**ASSIGNMENT**: Every line of the data should be written out exactly, with the pictures left out.

**DATASET EXTRACT**:
§ §
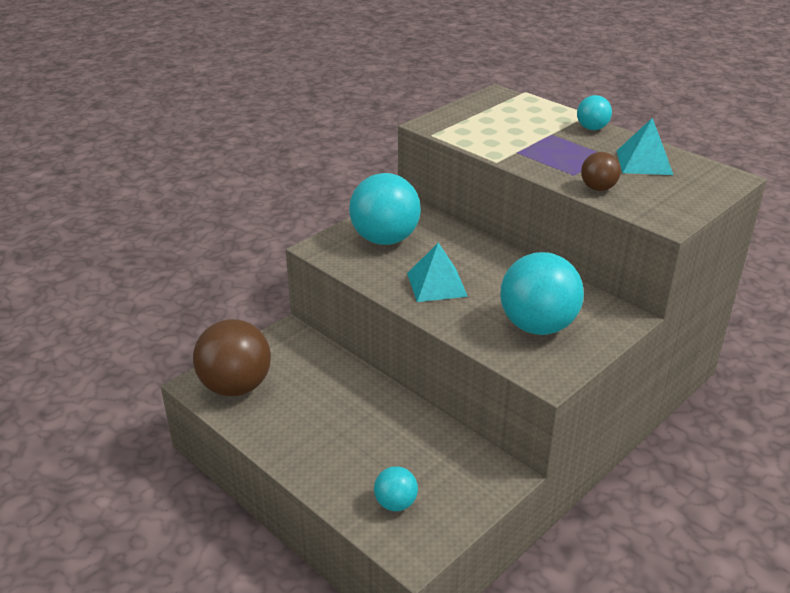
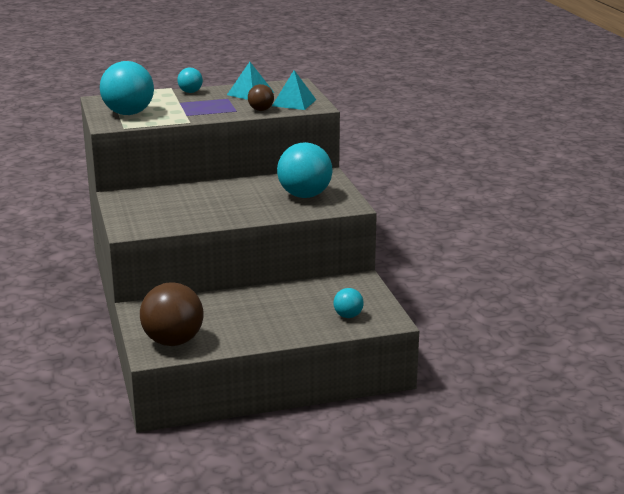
camera: 60 degrees left, 10 degrees down
(385, 239) = (150, 209): turquoise ball -> turquoise ball (128, 113)
(436, 284) = (226, 209): turquoise pyramid -> turquoise pyramid (294, 102)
§ §
**ANSWER BOX**:
camera: 60 degrees left, 10 degrees down
(385, 239) = (150, 209): turquoise ball -> turquoise ball (128, 113)
(436, 284) = (226, 209): turquoise pyramid -> turquoise pyramid (294, 102)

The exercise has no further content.